----- The records

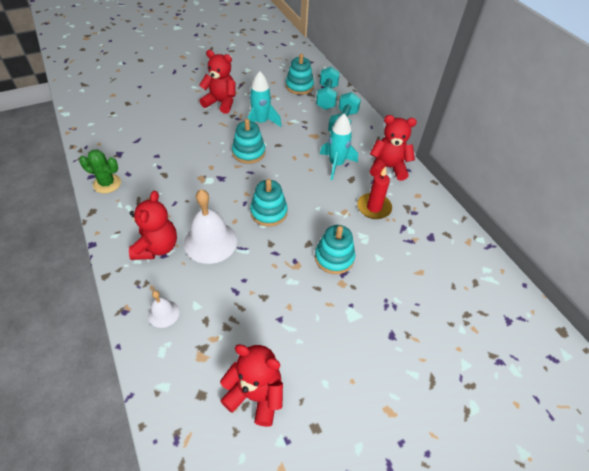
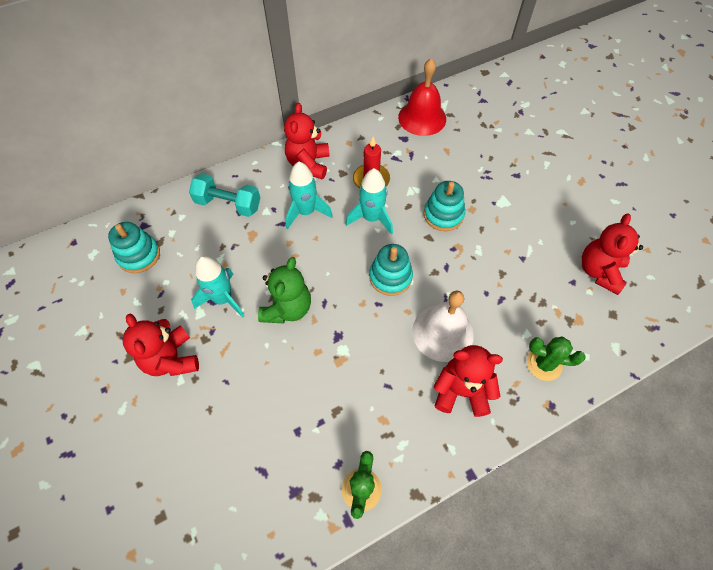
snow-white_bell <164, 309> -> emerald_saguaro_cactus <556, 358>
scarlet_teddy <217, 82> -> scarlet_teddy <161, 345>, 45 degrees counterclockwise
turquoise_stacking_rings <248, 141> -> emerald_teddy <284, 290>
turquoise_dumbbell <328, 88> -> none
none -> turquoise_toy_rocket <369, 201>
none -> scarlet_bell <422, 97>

----------

* Goal of the exercise
Copy nothing except the lines from the one with "none -> turquoise_toy_rocket <369, 201>" through the end of the records; keep each exactly as it appears, first and last included.

* Final answer
none -> turquoise_toy_rocket <369, 201>
none -> scarlet_bell <422, 97>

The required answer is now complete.